WHAT NEEDS TO BE DONE
Each entry is to be repeated word for word, and the images are to be dropped.

INFORMATION SHOWN
•••••
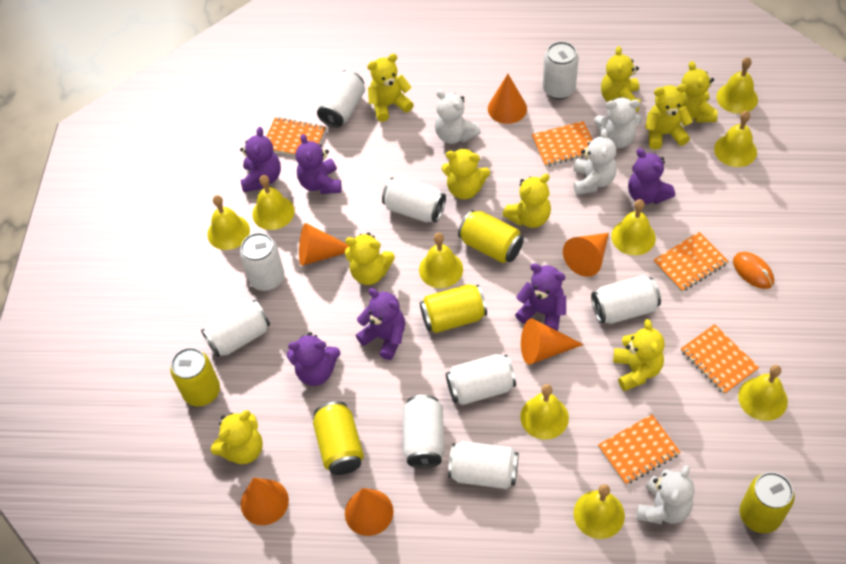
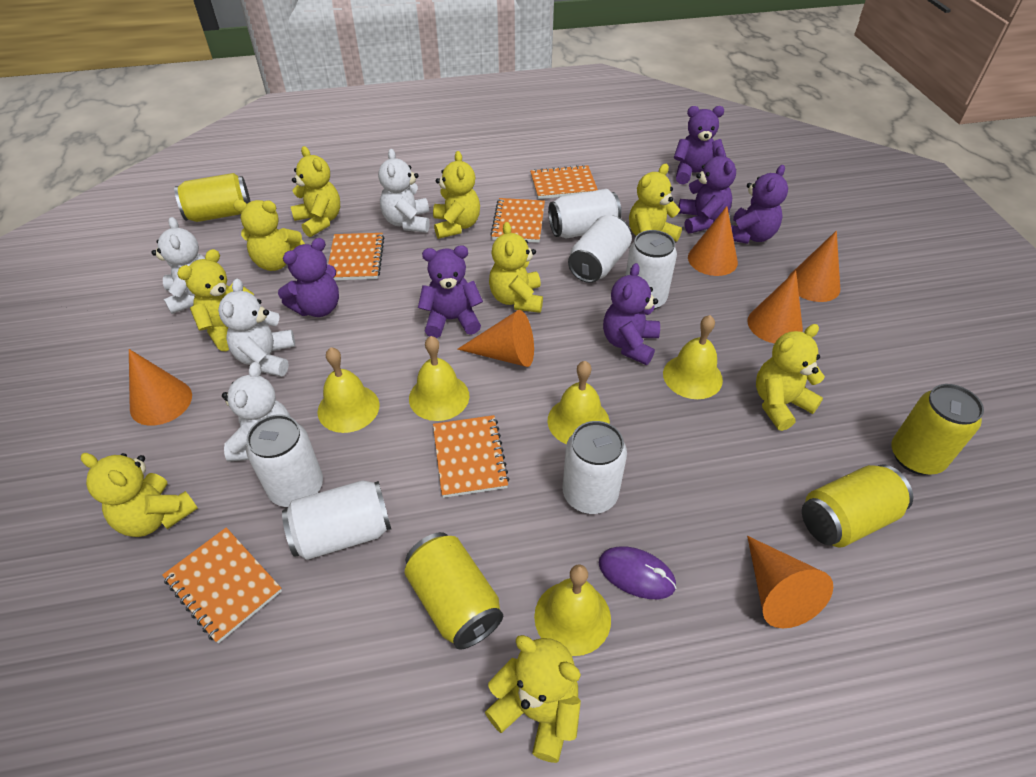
orange mouse: 1 -> 0
purple mouse: 0 -> 1
white can: 9 -> 6
yellow bell: 9 -> 5
yellow can: 5 -> 4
•••••
RESULT BELOW
orange mouse: 1 -> 0
purple mouse: 0 -> 1
white can: 9 -> 6
yellow bell: 9 -> 5
yellow can: 5 -> 4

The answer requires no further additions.